TASK DATA:
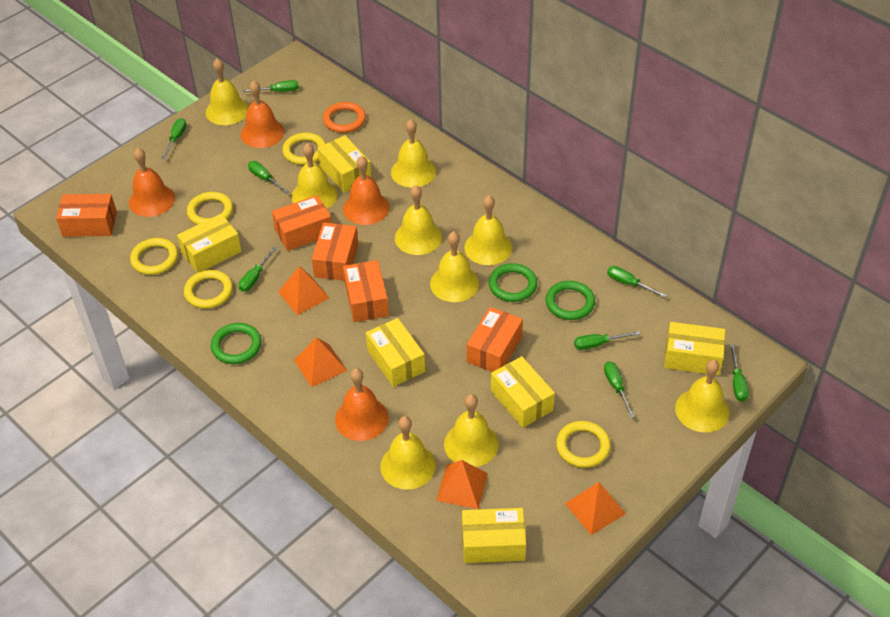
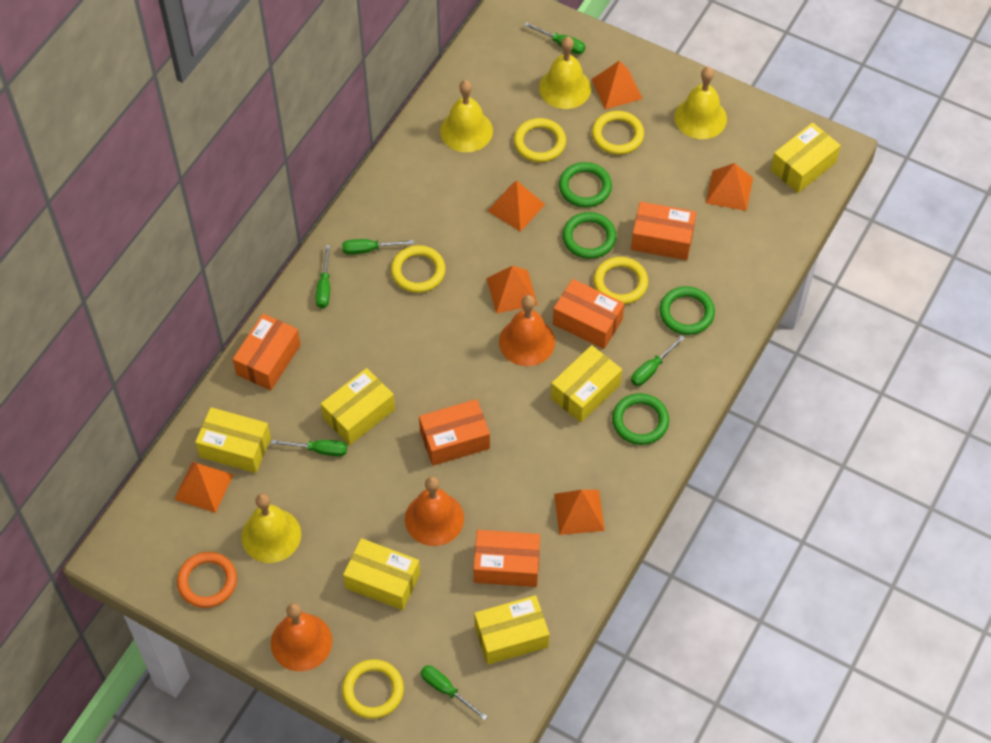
green ring: [211,323,261,364] [489,263,537,302] [546,281,595,320] = 3 -> [559,162,612,208] [562,212,616,259] [612,393,669,445] [660,286,715,335] = 4
green screwdriver: [161,118,186,159] [239,246,277,292] [243,80,299,92] [248,161,289,194] [574,331,640,350] [604,361,635,418] [607,266,667,298] [730,345,749,402] = 8 -> [271,440,347,456] [315,245,330,308] [342,239,414,255] [421,665,488,720] [525,22,585,54] [631,335,685,386] = 6
orange bell: [129,148,175,217] [241,81,284,148] [335,368,389,441] [343,156,390,225] = 4 -> [271,603,332,671] [405,476,464,546] [499,295,555,366] = 3
orange pyramid: [278,266,330,315] [294,337,347,387] [436,460,488,509] [565,482,626,535] = 4 -> [174,461,234,513] [486,266,538,314] [488,180,545,232] [554,490,605,535] [591,60,643,109] [706,163,753,211] = 6
yellow bell: [206,59,248,125] [292,143,338,209] [380,416,436,490] [391,119,436,188] [395,185,442,255] [430,231,479,302] [444,394,499,467] [464,195,512,265] [675,359,729,433] = 9 -> [241,493,301,563] [440,80,493,152] [539,36,591,109] [674,67,727,139] = 4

PROBLEM DETAILS:
Omit the pictures; print the records above exactly.

RESPONSE FOR THIS EXERCISE:
green ring: [211,323,261,364] [489,263,537,302] [546,281,595,320] = 3 -> [559,162,612,208] [562,212,616,259] [612,393,669,445] [660,286,715,335] = 4
green screwdriver: [161,118,186,159] [239,246,277,292] [243,80,299,92] [248,161,289,194] [574,331,640,350] [604,361,635,418] [607,266,667,298] [730,345,749,402] = 8 -> [271,440,347,456] [315,245,330,308] [342,239,414,255] [421,665,488,720] [525,22,585,54] [631,335,685,386] = 6
orange bell: [129,148,175,217] [241,81,284,148] [335,368,389,441] [343,156,390,225] = 4 -> [271,603,332,671] [405,476,464,546] [499,295,555,366] = 3
orange pyramid: [278,266,330,315] [294,337,347,387] [436,460,488,509] [565,482,626,535] = 4 -> [174,461,234,513] [486,266,538,314] [488,180,545,232] [554,490,605,535] [591,60,643,109] [706,163,753,211] = 6
yellow bell: [206,59,248,125] [292,143,338,209] [380,416,436,490] [391,119,436,188] [395,185,442,255] [430,231,479,302] [444,394,499,467] [464,195,512,265] [675,359,729,433] = 9 -> [241,493,301,563] [440,80,493,152] [539,36,591,109] [674,67,727,139] = 4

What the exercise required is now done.